[[ Records supplied, beginning ]]

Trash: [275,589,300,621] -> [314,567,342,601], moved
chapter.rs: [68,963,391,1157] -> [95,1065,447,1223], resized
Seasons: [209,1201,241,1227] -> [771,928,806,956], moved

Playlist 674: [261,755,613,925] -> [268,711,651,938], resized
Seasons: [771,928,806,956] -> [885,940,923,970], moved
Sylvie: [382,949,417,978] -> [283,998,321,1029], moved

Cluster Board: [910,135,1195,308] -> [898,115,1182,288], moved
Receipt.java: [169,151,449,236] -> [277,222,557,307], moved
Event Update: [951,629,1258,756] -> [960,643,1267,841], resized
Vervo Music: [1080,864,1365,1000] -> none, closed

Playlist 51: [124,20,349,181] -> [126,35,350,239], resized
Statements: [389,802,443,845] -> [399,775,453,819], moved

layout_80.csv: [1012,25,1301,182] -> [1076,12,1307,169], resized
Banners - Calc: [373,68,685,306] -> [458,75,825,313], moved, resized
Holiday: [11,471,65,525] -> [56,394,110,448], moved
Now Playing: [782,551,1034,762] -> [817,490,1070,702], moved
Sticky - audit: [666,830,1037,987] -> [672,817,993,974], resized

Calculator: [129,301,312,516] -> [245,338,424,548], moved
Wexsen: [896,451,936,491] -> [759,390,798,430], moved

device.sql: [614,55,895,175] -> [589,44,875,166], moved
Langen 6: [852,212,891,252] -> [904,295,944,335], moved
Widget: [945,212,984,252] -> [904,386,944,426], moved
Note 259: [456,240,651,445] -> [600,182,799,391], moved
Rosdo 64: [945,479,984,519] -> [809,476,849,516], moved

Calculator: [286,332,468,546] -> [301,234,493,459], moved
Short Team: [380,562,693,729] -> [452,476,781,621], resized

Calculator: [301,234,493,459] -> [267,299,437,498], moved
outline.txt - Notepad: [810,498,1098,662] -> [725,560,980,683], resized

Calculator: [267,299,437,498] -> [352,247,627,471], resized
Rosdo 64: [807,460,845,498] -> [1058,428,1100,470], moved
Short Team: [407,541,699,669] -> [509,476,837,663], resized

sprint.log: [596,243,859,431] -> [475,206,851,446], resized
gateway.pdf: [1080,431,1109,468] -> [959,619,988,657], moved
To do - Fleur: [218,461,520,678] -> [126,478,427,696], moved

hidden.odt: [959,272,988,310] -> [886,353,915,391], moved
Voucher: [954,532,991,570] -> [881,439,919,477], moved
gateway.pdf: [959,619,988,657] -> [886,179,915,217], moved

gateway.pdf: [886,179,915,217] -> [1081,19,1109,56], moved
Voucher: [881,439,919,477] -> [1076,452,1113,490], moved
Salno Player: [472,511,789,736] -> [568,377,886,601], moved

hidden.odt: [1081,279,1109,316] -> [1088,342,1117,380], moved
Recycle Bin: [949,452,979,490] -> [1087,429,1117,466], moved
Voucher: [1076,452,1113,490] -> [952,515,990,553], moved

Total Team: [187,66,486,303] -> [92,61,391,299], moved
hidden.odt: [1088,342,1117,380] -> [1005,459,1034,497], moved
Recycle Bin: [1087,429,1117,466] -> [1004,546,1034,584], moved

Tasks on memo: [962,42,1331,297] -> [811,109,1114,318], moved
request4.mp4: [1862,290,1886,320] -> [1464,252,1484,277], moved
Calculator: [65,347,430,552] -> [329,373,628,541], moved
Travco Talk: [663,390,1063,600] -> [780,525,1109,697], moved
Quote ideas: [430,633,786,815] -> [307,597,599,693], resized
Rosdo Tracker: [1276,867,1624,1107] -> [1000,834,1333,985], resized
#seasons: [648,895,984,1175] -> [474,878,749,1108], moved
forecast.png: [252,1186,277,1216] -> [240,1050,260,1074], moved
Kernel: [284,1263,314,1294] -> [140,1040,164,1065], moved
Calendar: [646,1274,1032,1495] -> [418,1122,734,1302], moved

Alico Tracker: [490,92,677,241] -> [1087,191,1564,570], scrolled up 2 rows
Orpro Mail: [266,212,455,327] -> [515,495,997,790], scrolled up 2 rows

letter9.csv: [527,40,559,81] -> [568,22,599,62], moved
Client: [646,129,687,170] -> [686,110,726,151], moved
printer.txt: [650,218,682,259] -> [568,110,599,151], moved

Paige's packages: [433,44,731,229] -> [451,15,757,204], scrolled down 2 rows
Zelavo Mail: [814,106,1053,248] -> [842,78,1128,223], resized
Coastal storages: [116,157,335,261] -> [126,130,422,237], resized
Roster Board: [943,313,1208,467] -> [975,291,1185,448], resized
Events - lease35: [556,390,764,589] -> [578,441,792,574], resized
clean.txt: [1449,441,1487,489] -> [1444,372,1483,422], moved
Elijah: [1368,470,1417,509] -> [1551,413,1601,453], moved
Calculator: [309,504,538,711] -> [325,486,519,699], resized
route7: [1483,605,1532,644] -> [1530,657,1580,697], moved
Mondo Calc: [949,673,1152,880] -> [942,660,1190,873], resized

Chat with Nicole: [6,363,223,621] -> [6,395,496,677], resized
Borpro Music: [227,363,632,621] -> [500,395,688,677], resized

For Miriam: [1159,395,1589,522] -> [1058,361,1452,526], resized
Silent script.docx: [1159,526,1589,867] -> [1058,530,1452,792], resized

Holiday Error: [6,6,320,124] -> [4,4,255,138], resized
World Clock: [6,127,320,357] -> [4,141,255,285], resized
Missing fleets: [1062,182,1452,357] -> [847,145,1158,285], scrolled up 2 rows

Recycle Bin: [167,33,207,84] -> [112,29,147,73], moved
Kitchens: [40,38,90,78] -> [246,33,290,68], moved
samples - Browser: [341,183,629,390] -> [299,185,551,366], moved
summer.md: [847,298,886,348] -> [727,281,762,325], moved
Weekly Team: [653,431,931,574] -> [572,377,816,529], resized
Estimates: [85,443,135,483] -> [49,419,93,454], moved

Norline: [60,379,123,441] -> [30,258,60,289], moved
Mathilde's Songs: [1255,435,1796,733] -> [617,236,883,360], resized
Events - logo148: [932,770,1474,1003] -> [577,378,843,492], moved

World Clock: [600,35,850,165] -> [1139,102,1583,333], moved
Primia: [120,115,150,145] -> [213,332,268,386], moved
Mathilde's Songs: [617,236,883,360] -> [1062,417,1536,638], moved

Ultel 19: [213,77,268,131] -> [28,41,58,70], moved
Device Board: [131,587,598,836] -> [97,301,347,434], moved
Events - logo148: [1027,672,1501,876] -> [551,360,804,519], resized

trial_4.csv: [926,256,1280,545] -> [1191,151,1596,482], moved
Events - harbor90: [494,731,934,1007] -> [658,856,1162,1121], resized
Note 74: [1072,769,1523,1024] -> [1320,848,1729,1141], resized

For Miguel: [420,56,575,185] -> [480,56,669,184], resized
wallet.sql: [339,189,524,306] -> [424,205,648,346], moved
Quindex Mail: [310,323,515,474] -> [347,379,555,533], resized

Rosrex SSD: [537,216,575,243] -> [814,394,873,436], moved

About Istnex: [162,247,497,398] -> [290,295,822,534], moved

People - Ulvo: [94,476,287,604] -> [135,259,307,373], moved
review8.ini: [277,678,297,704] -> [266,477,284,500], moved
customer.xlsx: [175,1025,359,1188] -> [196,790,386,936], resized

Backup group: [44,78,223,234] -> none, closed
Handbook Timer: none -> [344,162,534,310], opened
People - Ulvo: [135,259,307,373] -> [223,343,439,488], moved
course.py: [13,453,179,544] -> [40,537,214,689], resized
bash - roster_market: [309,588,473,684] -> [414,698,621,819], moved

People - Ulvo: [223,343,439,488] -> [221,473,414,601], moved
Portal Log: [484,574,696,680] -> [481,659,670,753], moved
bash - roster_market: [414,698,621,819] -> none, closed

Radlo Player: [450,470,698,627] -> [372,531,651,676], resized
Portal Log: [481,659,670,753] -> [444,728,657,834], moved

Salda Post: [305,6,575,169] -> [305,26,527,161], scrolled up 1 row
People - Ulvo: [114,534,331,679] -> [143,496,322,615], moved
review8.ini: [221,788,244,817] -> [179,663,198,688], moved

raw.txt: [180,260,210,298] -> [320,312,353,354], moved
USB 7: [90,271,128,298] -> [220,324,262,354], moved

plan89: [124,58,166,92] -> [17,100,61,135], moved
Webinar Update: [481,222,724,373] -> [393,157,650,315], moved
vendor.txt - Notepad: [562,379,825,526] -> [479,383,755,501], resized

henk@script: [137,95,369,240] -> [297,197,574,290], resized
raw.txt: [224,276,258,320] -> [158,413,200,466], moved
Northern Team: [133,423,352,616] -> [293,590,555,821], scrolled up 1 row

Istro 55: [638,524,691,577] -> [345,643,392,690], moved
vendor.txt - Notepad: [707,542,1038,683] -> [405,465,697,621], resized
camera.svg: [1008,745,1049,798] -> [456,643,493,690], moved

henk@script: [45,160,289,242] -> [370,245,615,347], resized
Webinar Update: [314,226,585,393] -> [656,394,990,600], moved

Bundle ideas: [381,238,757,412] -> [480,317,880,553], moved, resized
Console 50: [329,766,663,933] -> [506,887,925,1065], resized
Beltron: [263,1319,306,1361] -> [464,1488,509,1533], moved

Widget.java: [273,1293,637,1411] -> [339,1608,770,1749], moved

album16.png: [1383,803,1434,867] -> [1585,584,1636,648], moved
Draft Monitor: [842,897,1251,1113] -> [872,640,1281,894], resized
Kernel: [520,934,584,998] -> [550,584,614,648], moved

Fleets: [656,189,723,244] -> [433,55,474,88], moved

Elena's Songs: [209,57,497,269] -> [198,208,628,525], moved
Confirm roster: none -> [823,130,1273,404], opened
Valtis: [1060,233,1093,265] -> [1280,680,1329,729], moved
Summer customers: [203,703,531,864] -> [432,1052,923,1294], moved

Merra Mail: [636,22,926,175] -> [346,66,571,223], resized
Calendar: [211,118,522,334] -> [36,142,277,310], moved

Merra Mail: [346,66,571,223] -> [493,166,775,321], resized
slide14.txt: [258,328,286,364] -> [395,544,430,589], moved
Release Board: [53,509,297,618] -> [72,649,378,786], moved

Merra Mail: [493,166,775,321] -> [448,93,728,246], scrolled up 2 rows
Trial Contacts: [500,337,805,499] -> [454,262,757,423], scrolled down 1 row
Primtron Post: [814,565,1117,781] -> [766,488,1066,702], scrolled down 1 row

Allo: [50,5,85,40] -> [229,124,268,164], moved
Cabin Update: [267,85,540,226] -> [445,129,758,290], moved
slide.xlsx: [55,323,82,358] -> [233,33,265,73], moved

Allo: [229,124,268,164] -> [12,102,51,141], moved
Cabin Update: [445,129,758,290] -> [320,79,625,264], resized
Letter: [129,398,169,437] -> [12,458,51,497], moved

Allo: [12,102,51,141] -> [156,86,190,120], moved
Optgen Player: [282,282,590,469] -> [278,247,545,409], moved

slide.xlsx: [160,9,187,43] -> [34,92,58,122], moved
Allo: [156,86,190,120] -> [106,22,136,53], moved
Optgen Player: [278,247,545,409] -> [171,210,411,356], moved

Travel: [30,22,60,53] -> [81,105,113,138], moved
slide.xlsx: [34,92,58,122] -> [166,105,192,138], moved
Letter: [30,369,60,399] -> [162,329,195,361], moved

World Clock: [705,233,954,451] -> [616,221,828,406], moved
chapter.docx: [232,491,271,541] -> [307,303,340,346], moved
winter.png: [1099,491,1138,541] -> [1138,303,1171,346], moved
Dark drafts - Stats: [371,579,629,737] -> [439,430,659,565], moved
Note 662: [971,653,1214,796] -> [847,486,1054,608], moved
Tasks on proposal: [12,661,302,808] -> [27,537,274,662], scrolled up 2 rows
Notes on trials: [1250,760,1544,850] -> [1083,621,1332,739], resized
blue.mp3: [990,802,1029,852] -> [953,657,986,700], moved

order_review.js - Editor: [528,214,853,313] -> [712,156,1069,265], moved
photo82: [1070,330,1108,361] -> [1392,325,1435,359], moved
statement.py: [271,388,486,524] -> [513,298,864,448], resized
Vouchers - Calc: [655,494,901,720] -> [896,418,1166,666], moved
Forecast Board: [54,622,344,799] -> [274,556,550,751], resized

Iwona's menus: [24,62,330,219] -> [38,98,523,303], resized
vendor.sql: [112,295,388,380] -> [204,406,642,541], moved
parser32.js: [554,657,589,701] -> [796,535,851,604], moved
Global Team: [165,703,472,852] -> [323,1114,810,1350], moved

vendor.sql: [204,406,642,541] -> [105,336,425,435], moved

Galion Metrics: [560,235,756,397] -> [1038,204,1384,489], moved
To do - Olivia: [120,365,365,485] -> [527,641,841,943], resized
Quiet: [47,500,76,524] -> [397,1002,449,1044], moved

[[ Records supplied, end ]]

=== Aim of the exercise ===
Go through the data above and return each line containing the string "Ulvo".

=== Answer space ===
People - Ulvo: [94,476,287,604] -> [135,259,307,373], moved
People - Ulvo: [135,259,307,373] -> [223,343,439,488], moved
People - Ulvo: [223,343,439,488] -> [221,473,414,601], moved
People - Ulvo: [114,534,331,679] -> [143,496,322,615], moved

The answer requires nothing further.